• Exercise brief: What is needed is an exact copy of the lines from the one containing "purple dumbbell: 0 -> 5" through the last line of the records below, with no pictures.

◆ ◆ ◆ ◆

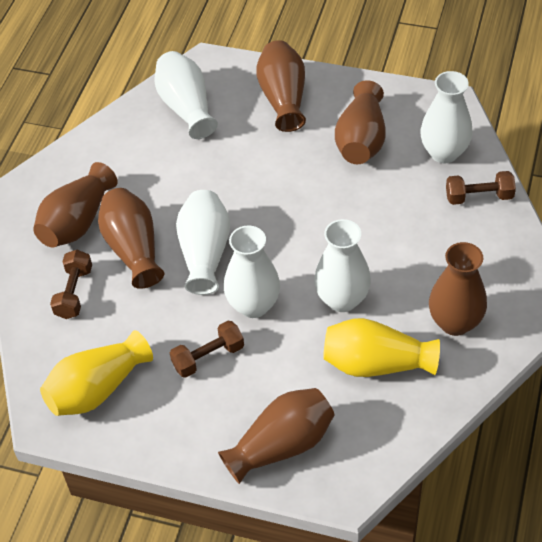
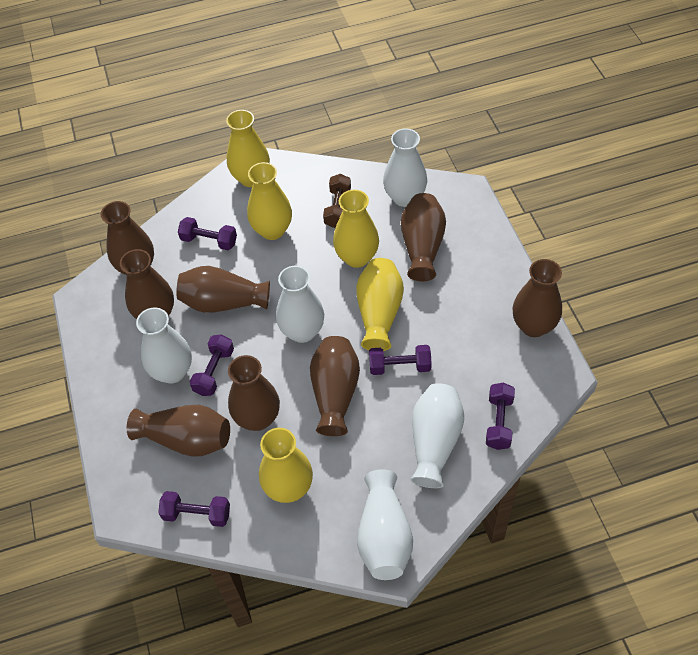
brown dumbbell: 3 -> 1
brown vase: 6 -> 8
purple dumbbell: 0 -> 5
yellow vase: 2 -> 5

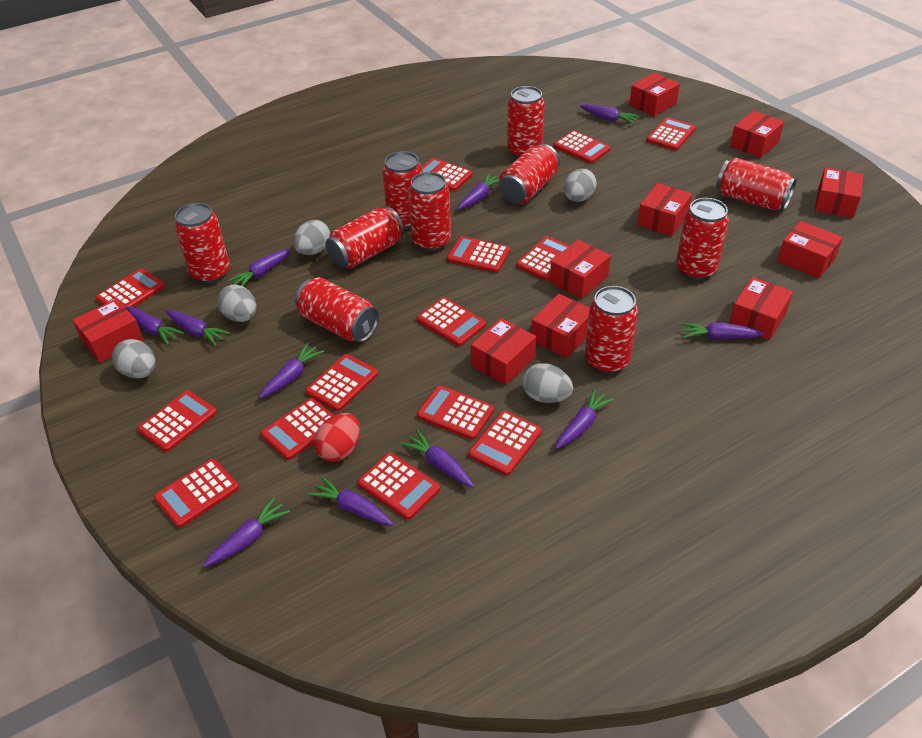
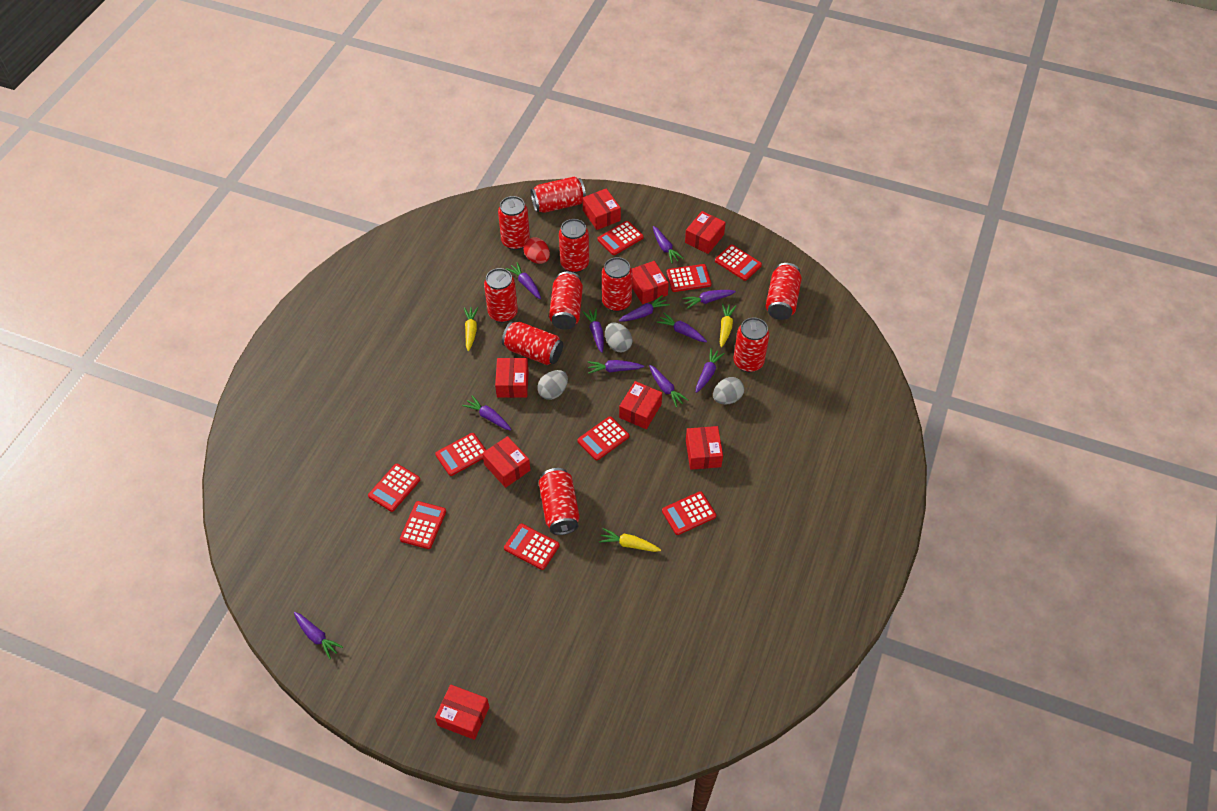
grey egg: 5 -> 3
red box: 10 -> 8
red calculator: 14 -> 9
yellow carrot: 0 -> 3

◆ ◆ ◆ ◆

• Exercise output:
purple dumbbell: 0 -> 5
yellow vase: 2 -> 5

grey egg: 5 -> 3
red box: 10 -> 8
red calculator: 14 -> 9
yellow carrot: 0 -> 3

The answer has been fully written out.